→ DATASET RECORDS
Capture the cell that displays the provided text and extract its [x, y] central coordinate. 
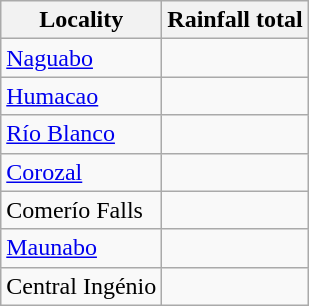
Rainfall total [235, 20]
Locality [82, 20]
Maunabo [82, 248]
Humacao [82, 96]
Central Ingénio [82, 286]
Comerío Falls [82, 210]
Río Blanco [82, 134]
Corozal [82, 172]
Naguabo [82, 58]
Extract the [x, y] coordinate from the center of the cell holding the provided text.  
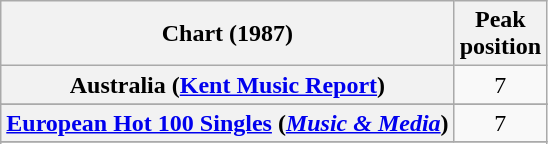
European Hot 100 Singles (Music & Media) [228, 123]
Peakposition [500, 34]
Australia (Kent Music Report) [228, 85]
Chart (1987) [228, 34]
Extract the [X, Y] coordinate from the center of the cell holding the provided text.  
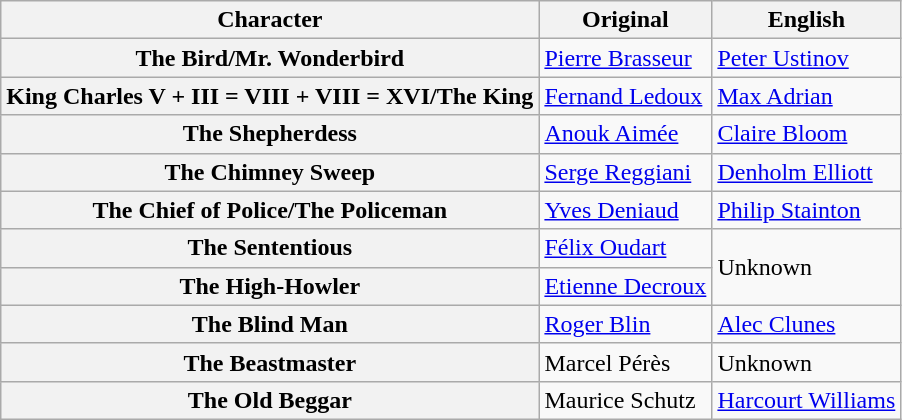
Félix Oudart [626, 248]
Pierre Brasseur [626, 58]
Denholm Elliott [806, 172]
The Shepherdess [270, 134]
The High-Howler [270, 286]
Claire Bloom [806, 134]
The Old Beggar [270, 400]
Roger Blin [626, 324]
Max Adrian [806, 96]
Peter Ustinov [806, 58]
The Bird/Mr. Wonderbird [270, 58]
Alec Clunes [806, 324]
Anouk Aimée [626, 134]
The Chimney Sweep [270, 172]
The Sententious [270, 248]
Character [270, 20]
Serge Reggiani [626, 172]
Original [626, 20]
The Beastmaster [270, 362]
King Charles V + III = VIII + VIII = XVI/The King [270, 96]
Harcourt Williams [806, 400]
Philip Stainton [806, 210]
Yves Deniaud [626, 210]
Marcel Pérès [626, 362]
The Chief of Police/The Policeman [270, 210]
Maurice Schutz [626, 400]
Etienne Decroux [626, 286]
English [806, 20]
The Blind Man [270, 324]
Fernand Ledoux [626, 96]
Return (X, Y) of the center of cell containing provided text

→ WRITTEN EXERCISE
Pull out every line of the records above, word for word, and leave out the picture lines.

→ REPLY TO THE TASK
Capture the cell that displays the provided text and extract its [x, y] central coordinate. 
Rainfall total [235, 20]
Locality [82, 20]
Maunabo [82, 248]
Humacao [82, 96]
Central Ingénio [82, 286]
Comerío Falls [82, 210]
Río Blanco [82, 134]
Corozal [82, 172]
Naguabo [82, 58]
Extract the [x, y] coordinate from the center of the cell holding the provided text.  
European Hot 100 Singles (Music & Media) [228, 123]
Peakposition [500, 34]
Australia (Kent Music Report) [228, 85]
Chart (1987) [228, 34]
Extract the [X, Y] coordinate from the center of the cell holding the provided text.  
Félix Oudart [626, 248]
Pierre Brasseur [626, 58]
Denholm Elliott [806, 172]
The Shepherdess [270, 134]
The High-Howler [270, 286]
Claire Bloom [806, 134]
The Old Beggar [270, 400]
Roger Blin [626, 324]
Max Adrian [806, 96]
Peter Ustinov [806, 58]
The Bird/Mr. Wonderbird [270, 58]
Alec Clunes [806, 324]
Anouk Aimée [626, 134]
The Chimney Sweep [270, 172]
The Sententious [270, 248]
Character [270, 20]
Serge Reggiani [626, 172]
Original [626, 20]
The Beastmaster [270, 362]
King Charles V + III = VIII + VIII = XVI/The King [270, 96]
Harcourt Williams [806, 400]
Philip Stainton [806, 210]
Yves Deniaud [626, 210]
Marcel Pérès [626, 362]
The Chief of Police/The Policeman [270, 210]
Maurice Schutz [626, 400]
Etienne Decroux [626, 286]
English [806, 20]
The Blind Man [270, 324]
Fernand Ledoux [626, 96]
Return (X, Y) of the center of cell containing provided text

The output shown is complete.